— DIRECTIONS FOR THIS TASK —
With pictures left out, copy exactly every line from the one containing "[745 179 821 263]" through the end of the material.

— SUPPLIED RECORDS —

----

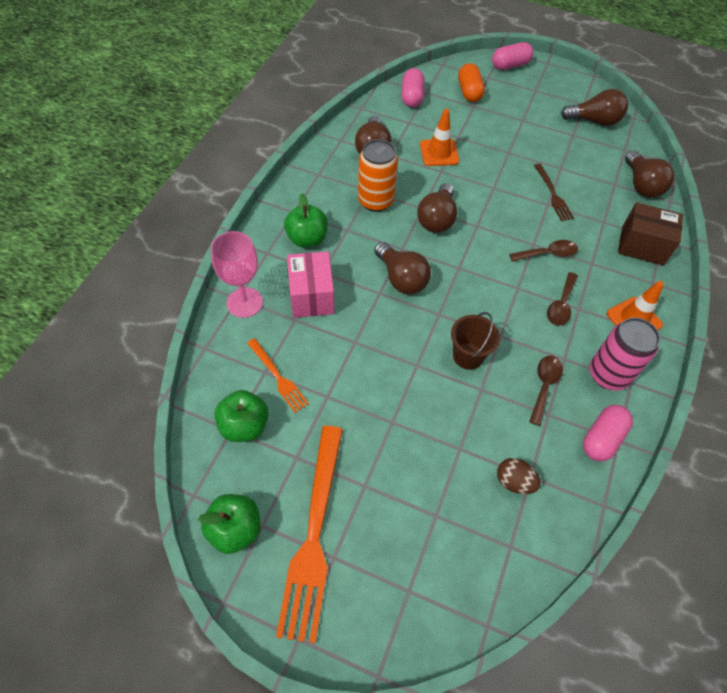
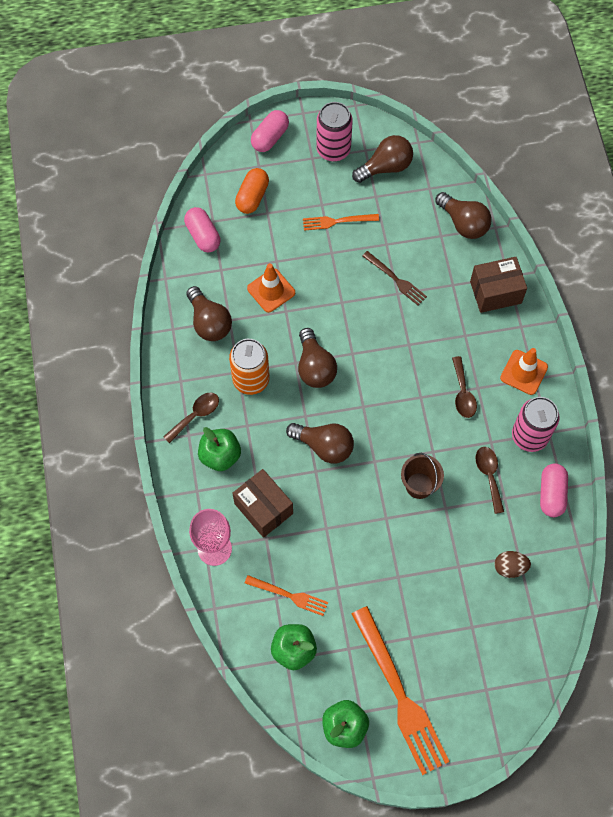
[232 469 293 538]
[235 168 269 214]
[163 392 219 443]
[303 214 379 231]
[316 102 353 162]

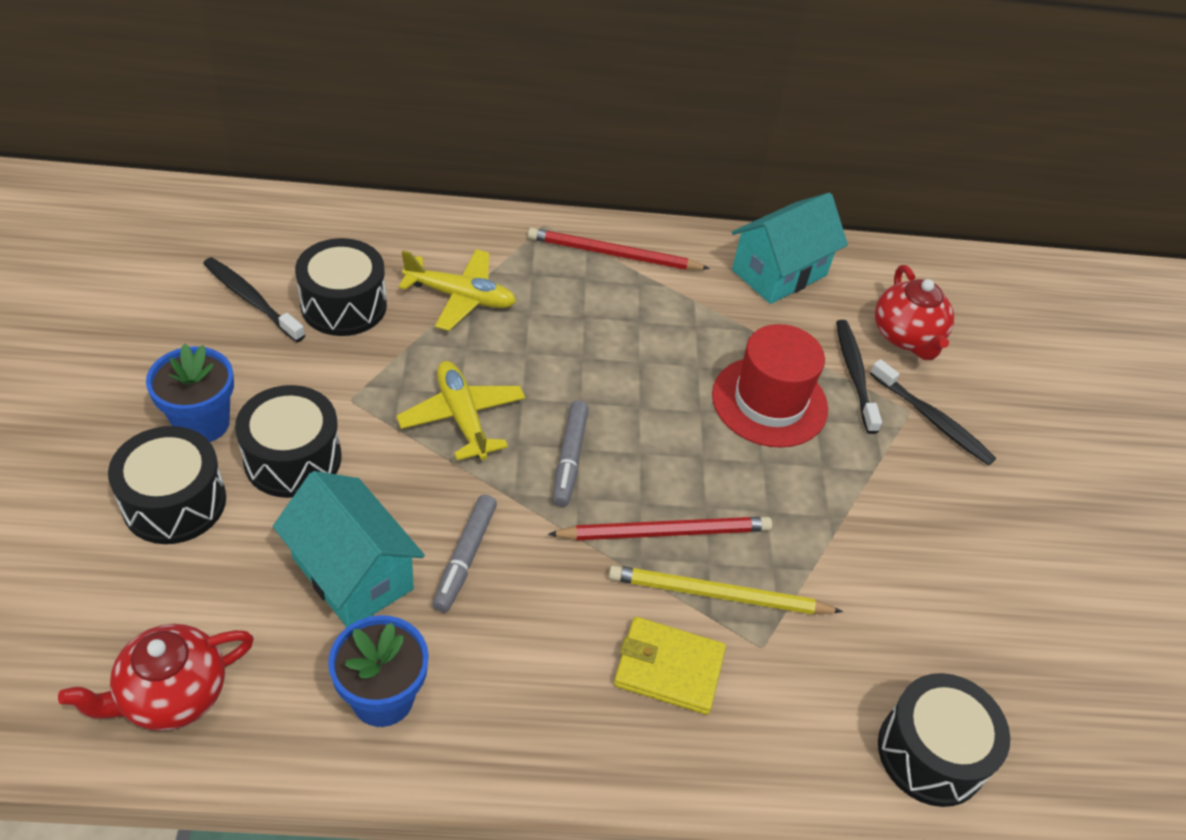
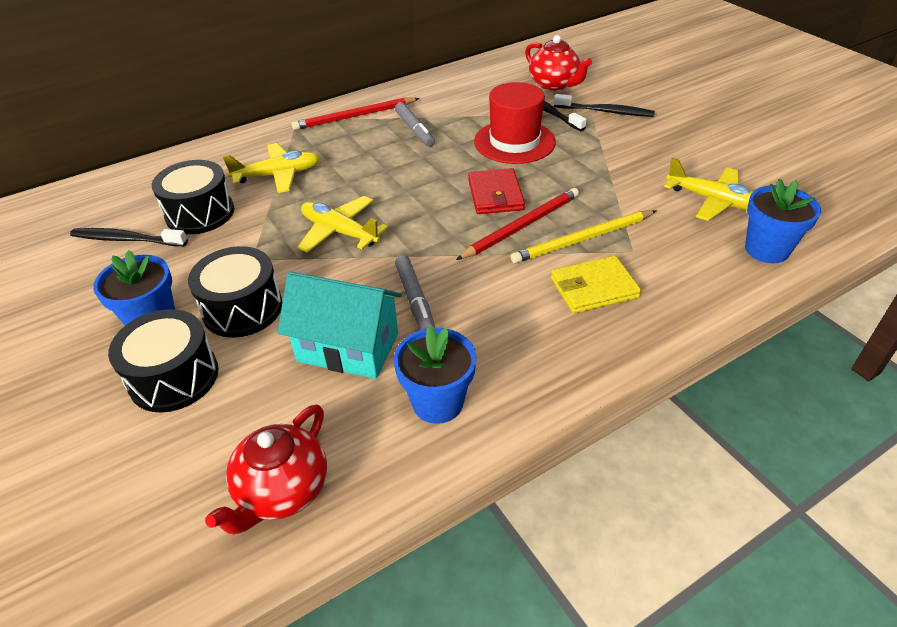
[395 102 435 147]
[731 193 848 304] (first image)
[745 179 821 263]
[468 168 525 214]
[664 158 753 221]

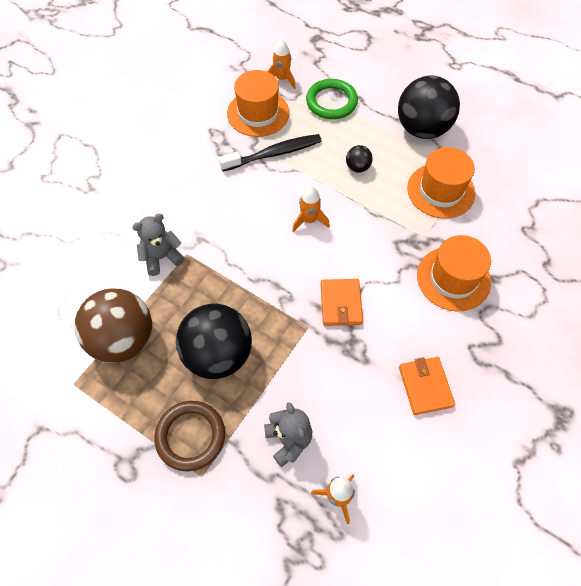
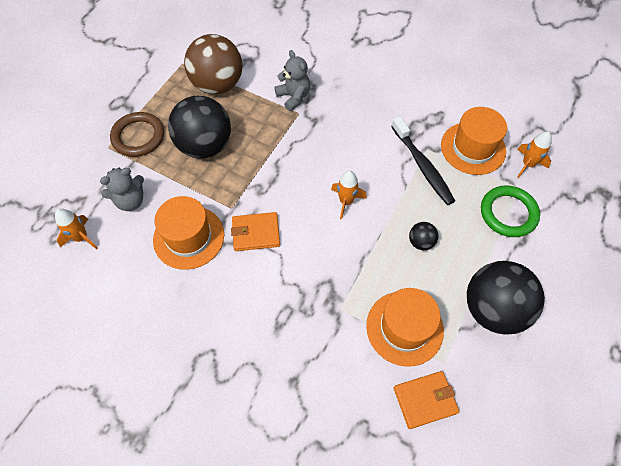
[394 371 459 429]
[153 196 224 270]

----

— SOLUTION FOR THIS TASK —
[745 179 821 263]
[468 168 525 214]
[664 158 753 221]

[394 371 459 429]
[153 196 224 270]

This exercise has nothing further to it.